Task details>
Each record is to be printed again exactly, though not its pictures.

====== Data for the task

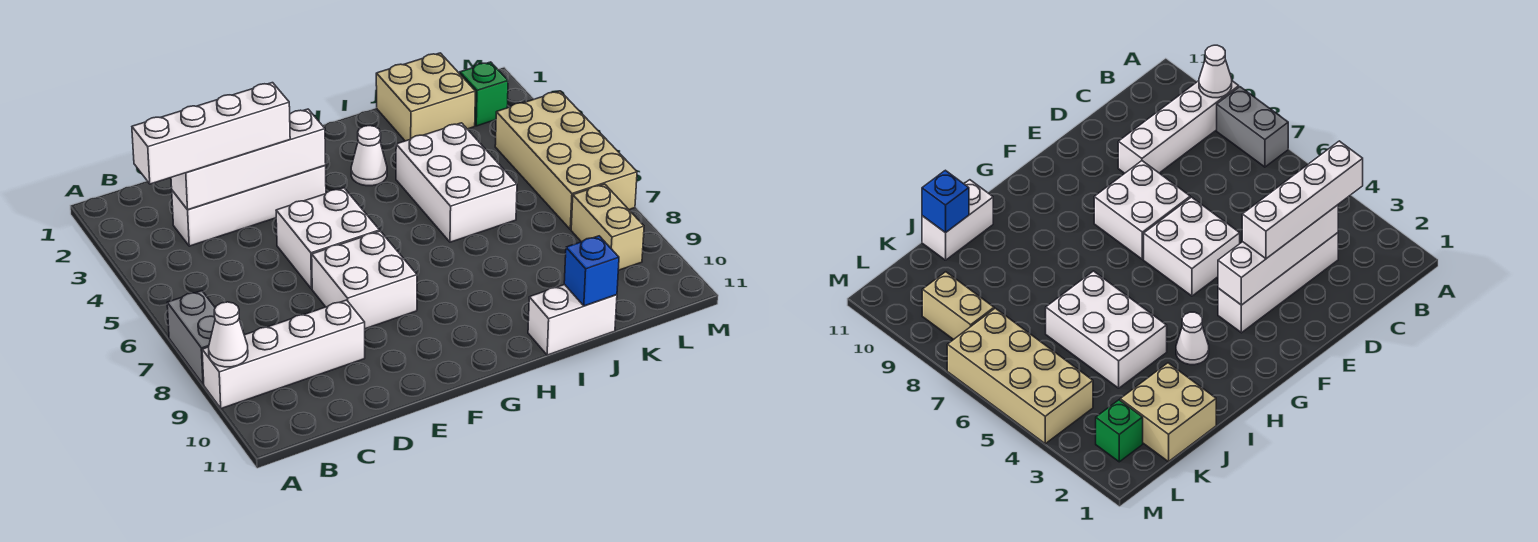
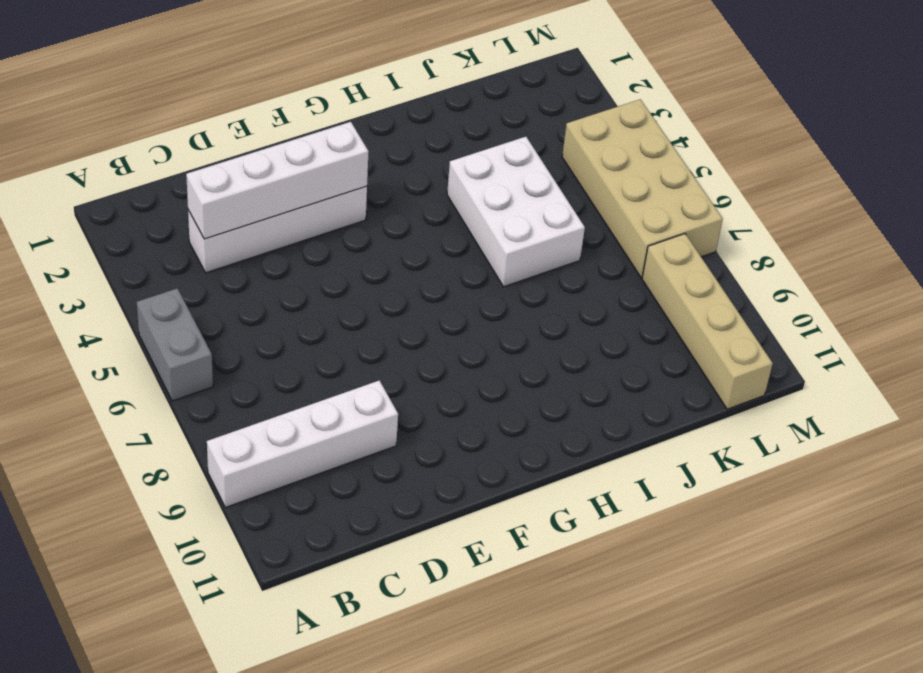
grey brick A5:A6 level 1 -> grey brick A7:A8 level 1
tan brick L8:L11 level 1 -> tan brick L8:L9 level 1
none -> white brick E5:F6 level 1
none -> white brick E7:F8 level 1
none -> white cone H3 level 1

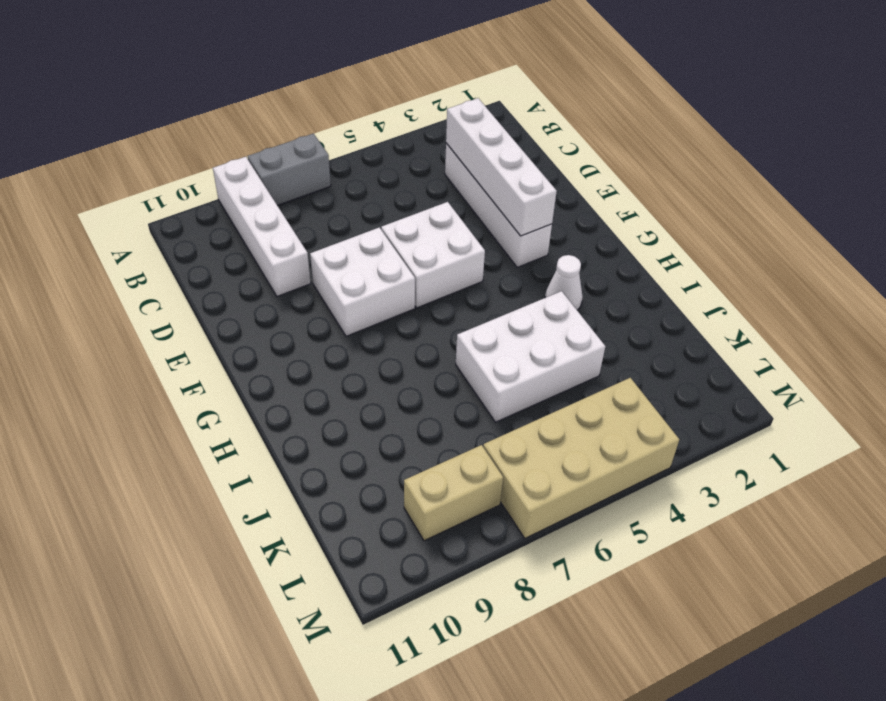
none -> white brick I11:J11 level 1
none -> tan brick J1:K2 level 1
none -> green brick L2 level 1

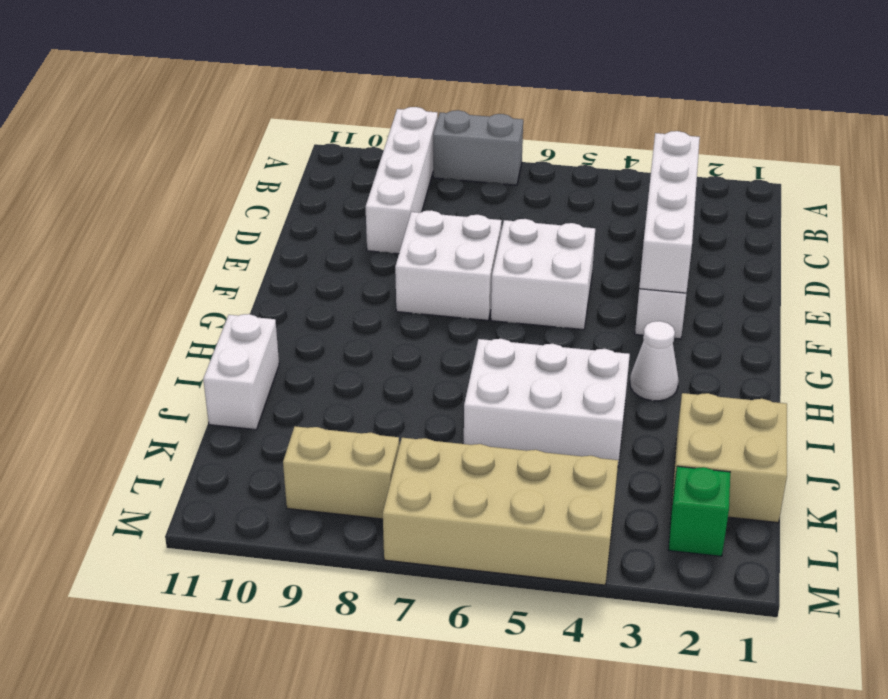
none -> white cone A9 level 2
none -> blue brick J11 level 2
none -> white brick B3:E3 level 3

============

The answer>
grey brick A5:A6 level 1 -> grey brick A7:A8 level 1
tan brick L8:L11 level 1 -> tan brick L8:L9 level 1
none -> white brick E5:F6 level 1
none -> white brick E7:F8 level 1
none -> white cone H3 level 1

none -> white brick I11:J11 level 1
none -> tan brick J1:K2 level 1
none -> green brick L2 level 1

none -> white cone A9 level 2
none -> blue brick J11 level 2
none -> white brick B3:E3 level 3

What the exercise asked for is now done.